• _DATA TO EXAMINE_

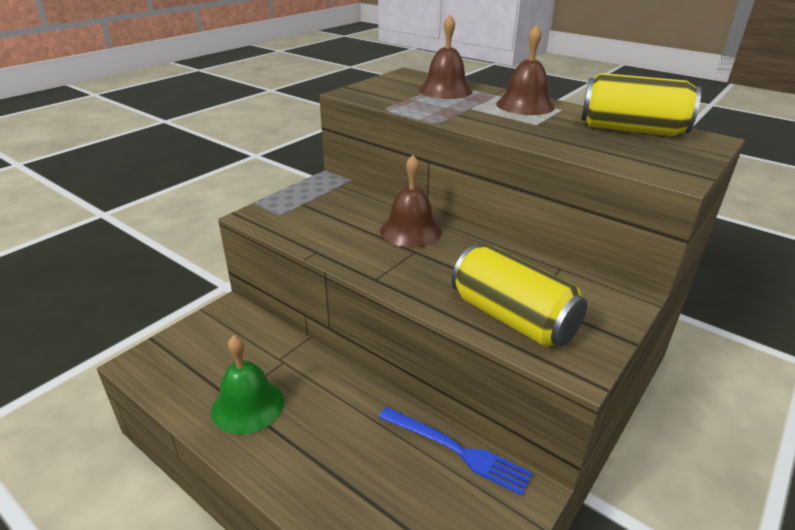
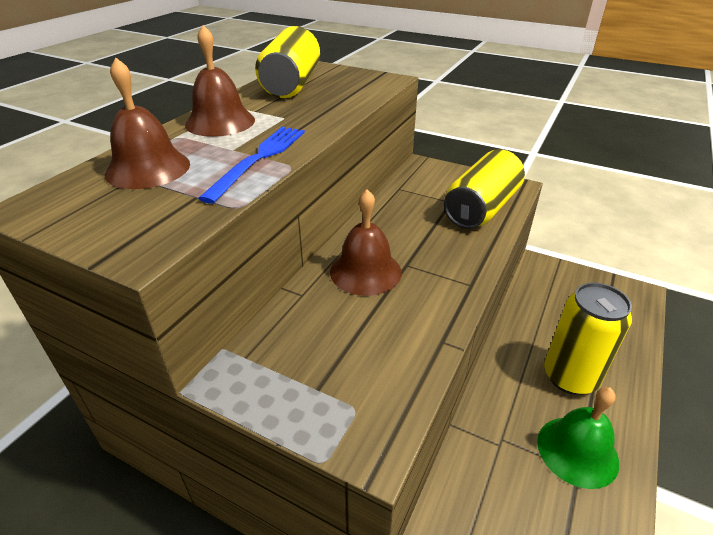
camera: 100 degrees left, 5 degrees up
blue fork [379,407,532,496] -> blue fork moved to [198,127,305,204]
none -> yellow can [544,283,632,395]

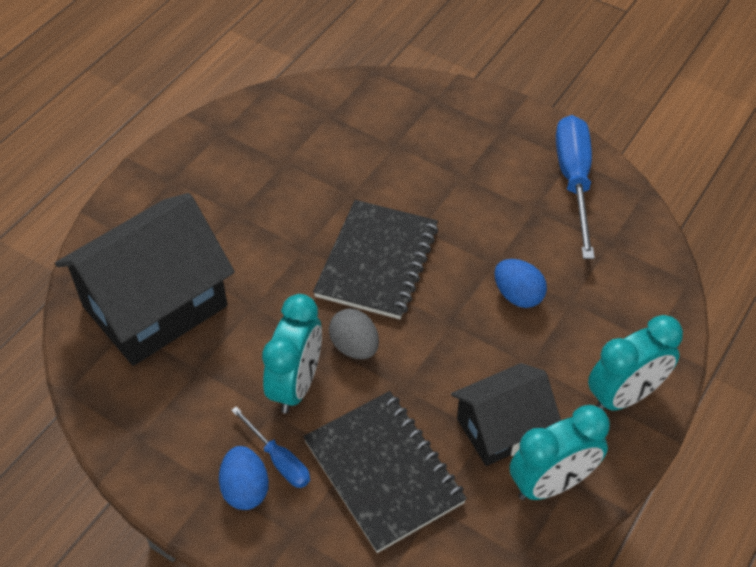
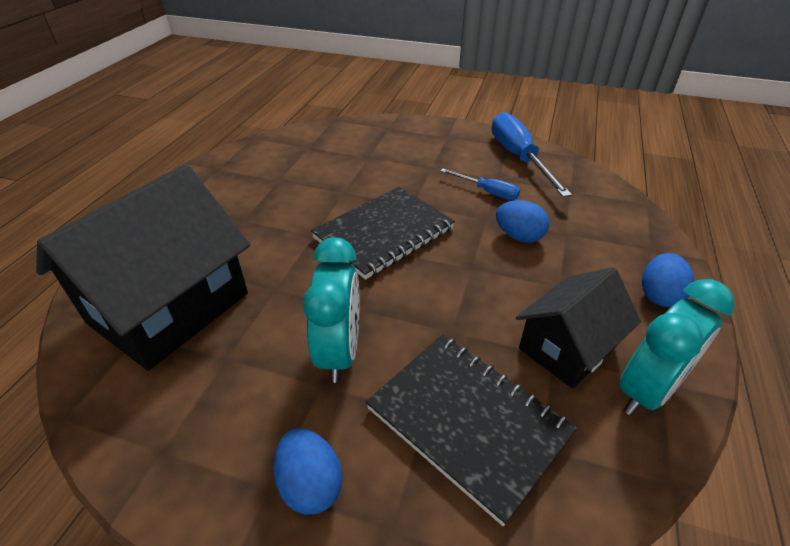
camera: 15 degrees left, 10 degrees down
blue screwdriver [231,406,310,488] -> blue screwdriver moved to [441,169,520,200]
black notebook [313,200,438,319] -> black notebook turned 45 degrees clockwise [311,187,455,280]
grey egg [329,308,379,359] -> none
turquoise clock [588,315,683,410] -> blue egg [642,253,694,307]

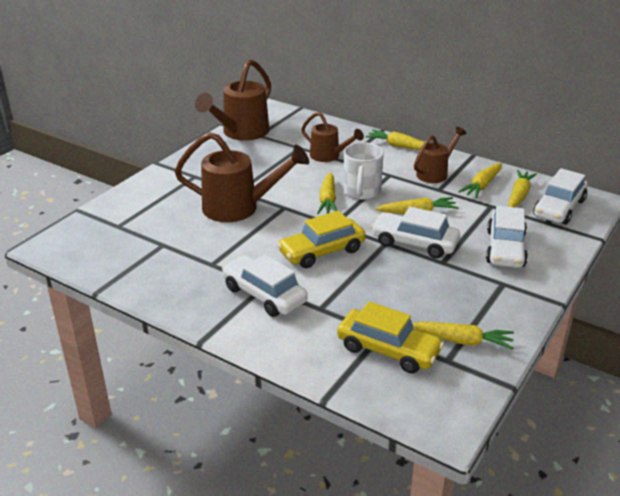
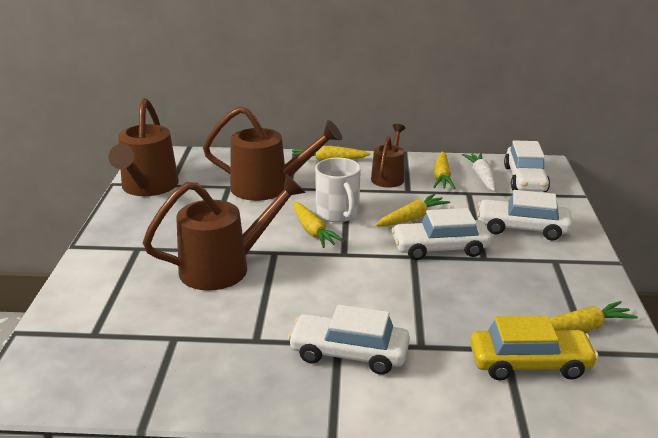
camera: 30 degrees left, 5 degrees down
yellow car [277,211,366,268] -> none
brown watering can [301,112,364,162] -> brown watering can [203,106,342,201], size x1.65
white car [486,206,528,268] -> white car turned 120 degrees clockwise [477,190,572,241]
yellow carrot [508,170,537,207] -> white carrot [462,153,496,191]

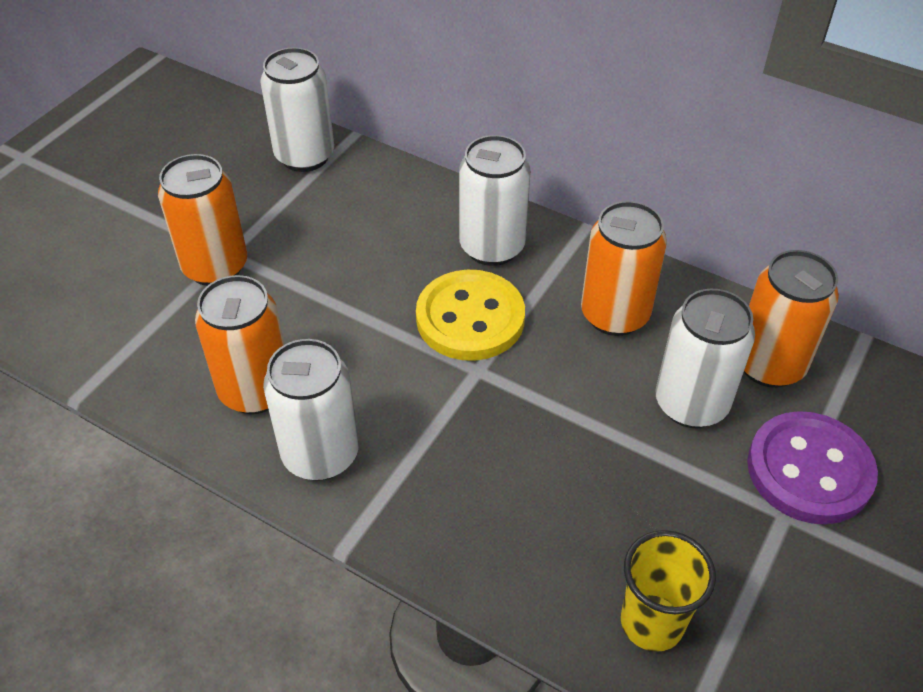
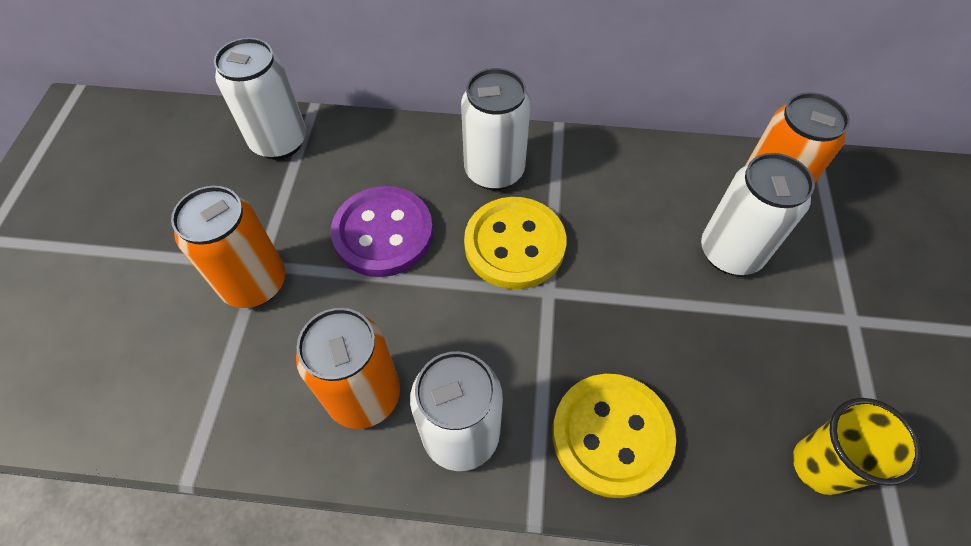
camera: 25 degrees left, 10 degrees up
orange can [581,201,667,336] -> none
purple button [747,411,878,524] -> purple button moved to [331,186,433,277]
none -> yellow button [552,374,676,498]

• _YOUR INSTRUCTIONS_
An exact copy is required of the lines from the one holding "blue fork [379,407,532,496]" to the end of the entries above, both included; no pictures belong in it.

• _SOLUTION FOR THIS EXERCISE_
blue fork [379,407,532,496] -> blue fork moved to [198,127,305,204]
none -> yellow can [544,283,632,395]

camera: 15 degrees left, 10 degrees down
blue screwdriver [231,406,310,488] -> blue screwdriver moved to [441,169,520,200]
black notebook [313,200,438,319] -> black notebook turned 45 degrees clockwise [311,187,455,280]
grey egg [329,308,379,359] -> none
turquoise clock [588,315,683,410] -> blue egg [642,253,694,307]

camera: 30 degrees left, 5 degrees down
yellow car [277,211,366,268] -> none
brown watering can [301,112,364,162] -> brown watering can [203,106,342,201], size x1.65
white car [486,206,528,268] -> white car turned 120 degrees clockwise [477,190,572,241]
yellow carrot [508,170,537,207] -> white carrot [462,153,496,191]

camera: 25 degrees left, 10 degrees up
orange can [581,201,667,336] -> none
purple button [747,411,878,524] -> purple button moved to [331,186,433,277]
none -> yellow button [552,374,676,498]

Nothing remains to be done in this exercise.